- [Exercise instructions] There is one span to output from the data below: the lines starting at the line with "(404, 171) = (202, 341): red" and ending at the line with "(576, 188) = (298, 140): turquoise". Output it exactly, ends included, nothing more.

- [Dataset records]
::::::::

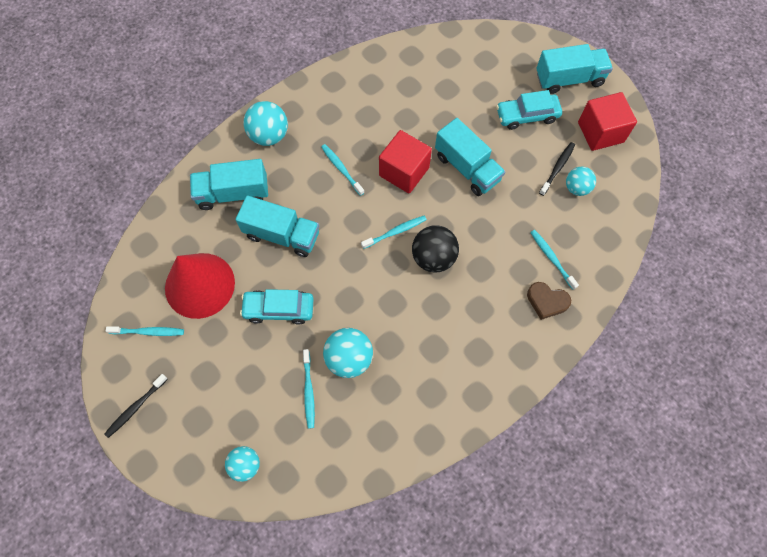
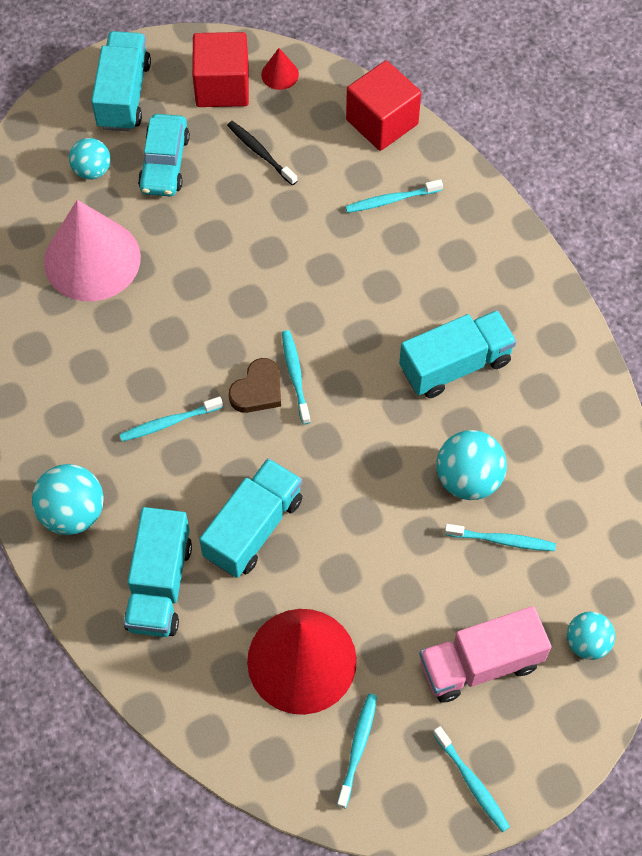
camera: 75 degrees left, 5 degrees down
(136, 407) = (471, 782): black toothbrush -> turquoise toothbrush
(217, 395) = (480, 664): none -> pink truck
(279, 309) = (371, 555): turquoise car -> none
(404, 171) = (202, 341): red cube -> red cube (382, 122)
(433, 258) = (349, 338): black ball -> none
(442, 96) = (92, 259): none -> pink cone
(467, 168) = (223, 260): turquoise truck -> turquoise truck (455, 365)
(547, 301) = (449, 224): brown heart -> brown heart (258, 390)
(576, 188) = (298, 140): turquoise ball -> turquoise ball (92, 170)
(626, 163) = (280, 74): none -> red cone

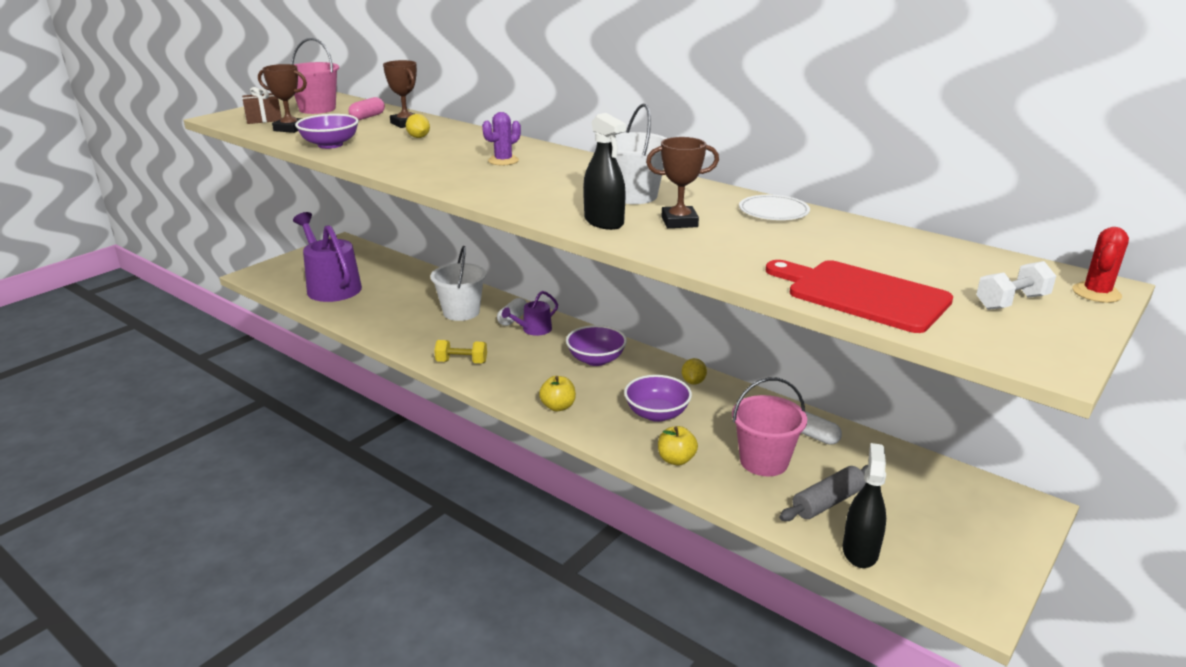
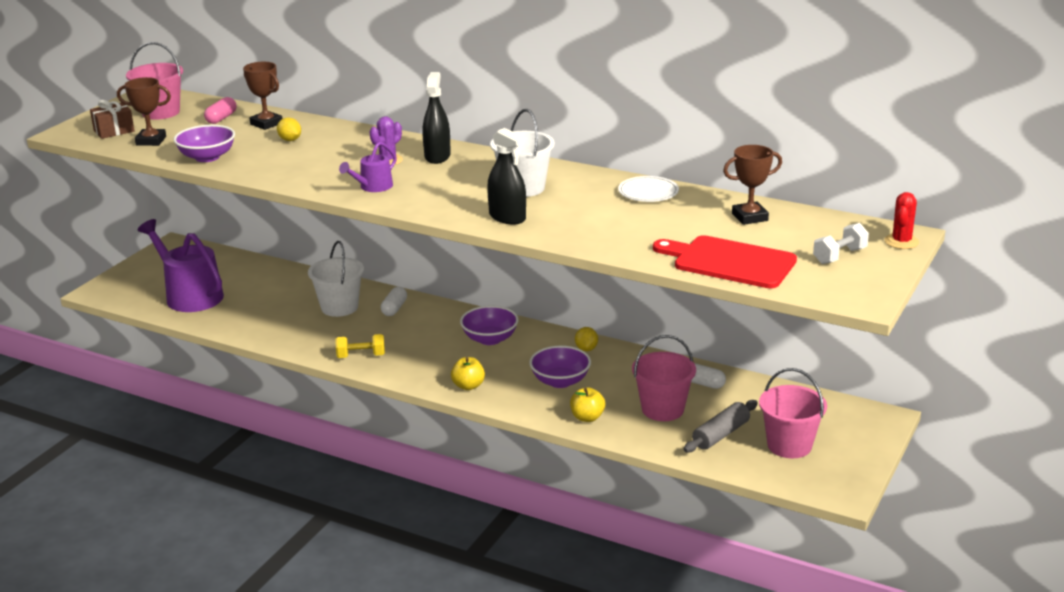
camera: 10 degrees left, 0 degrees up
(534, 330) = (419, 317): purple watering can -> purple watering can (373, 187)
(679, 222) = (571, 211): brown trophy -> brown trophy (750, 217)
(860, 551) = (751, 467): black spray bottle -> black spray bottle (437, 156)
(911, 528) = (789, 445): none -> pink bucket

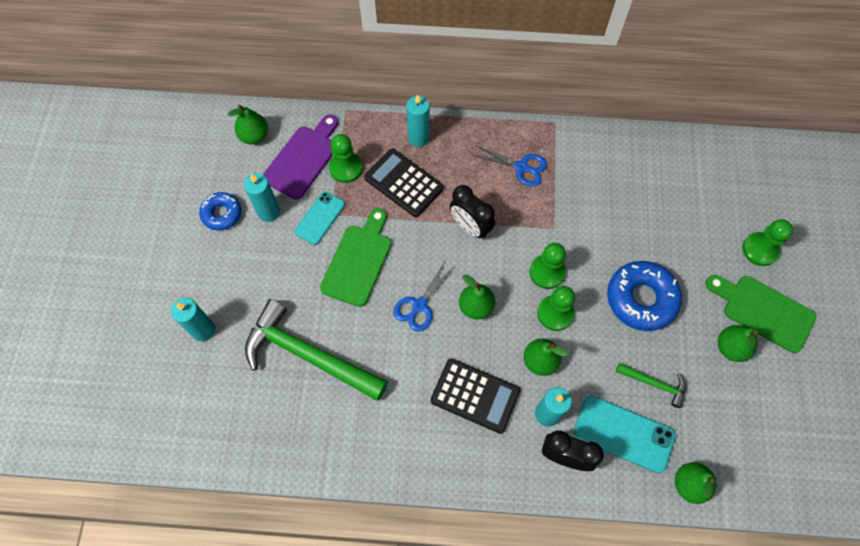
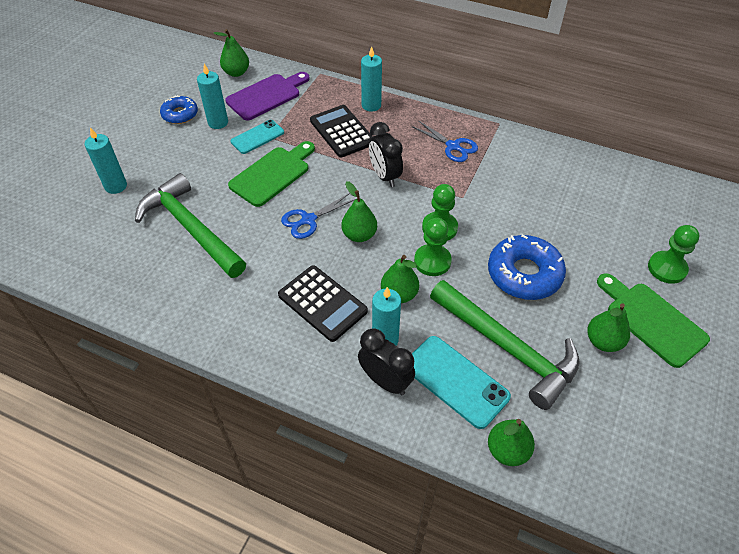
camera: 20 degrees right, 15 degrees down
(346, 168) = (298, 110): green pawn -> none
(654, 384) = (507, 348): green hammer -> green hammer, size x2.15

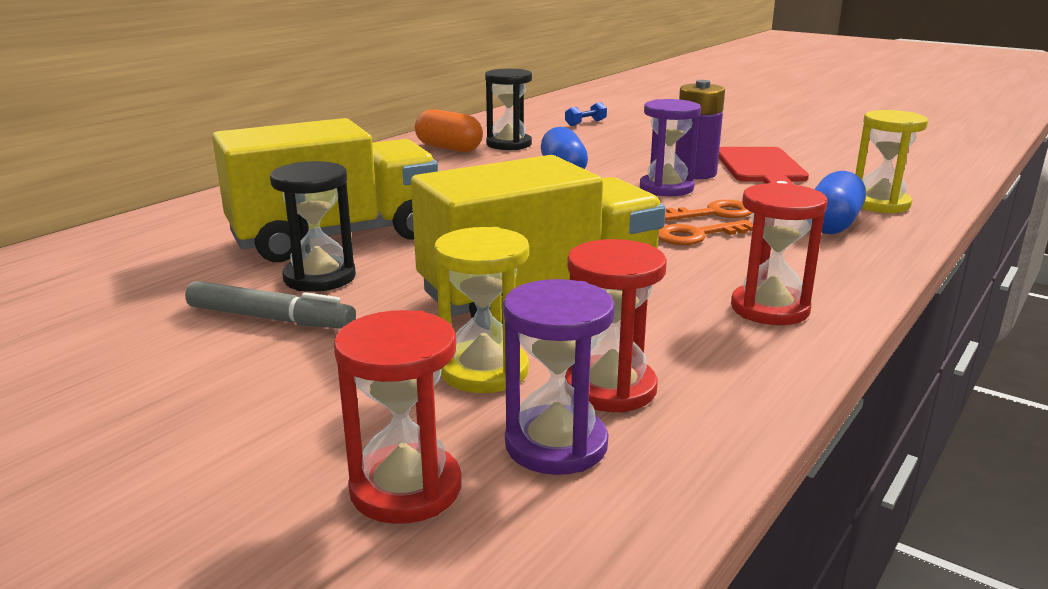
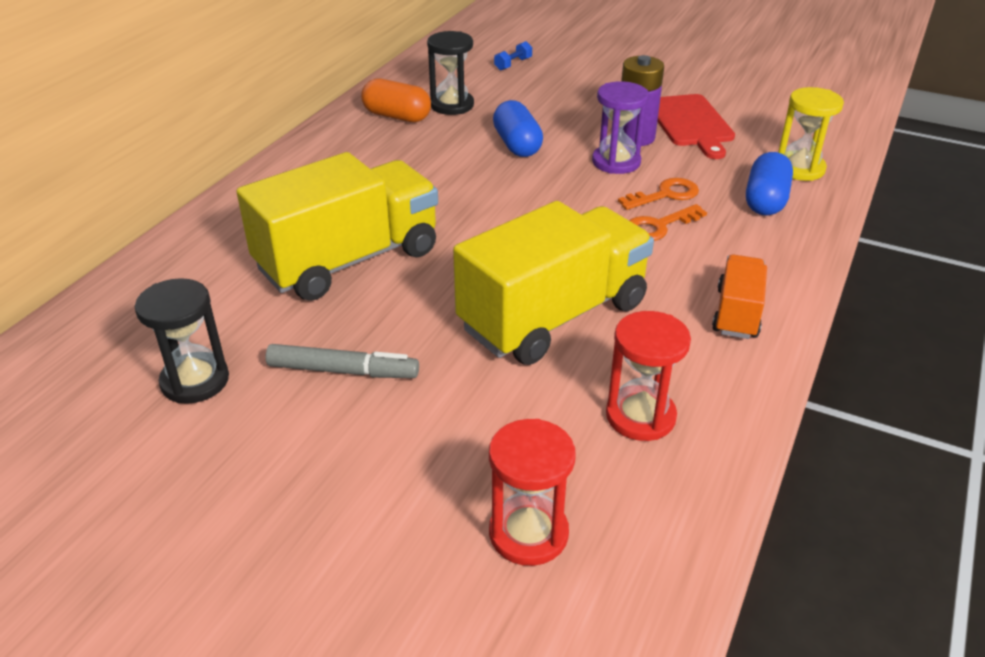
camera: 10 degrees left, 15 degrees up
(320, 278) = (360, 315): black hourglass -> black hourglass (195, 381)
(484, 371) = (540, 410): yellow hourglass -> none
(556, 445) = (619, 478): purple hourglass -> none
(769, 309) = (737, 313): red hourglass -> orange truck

::::::::

- [Problem solution]
(404, 171) = (202, 341): red cube -> red cube (382, 122)
(433, 258) = (349, 338): black ball -> none
(442, 96) = (92, 259): none -> pink cone
(467, 168) = (223, 260): turquoise truck -> turquoise truck (455, 365)
(547, 301) = (449, 224): brown heart -> brown heart (258, 390)
(576, 188) = (298, 140): turquoise ball -> turquoise ball (92, 170)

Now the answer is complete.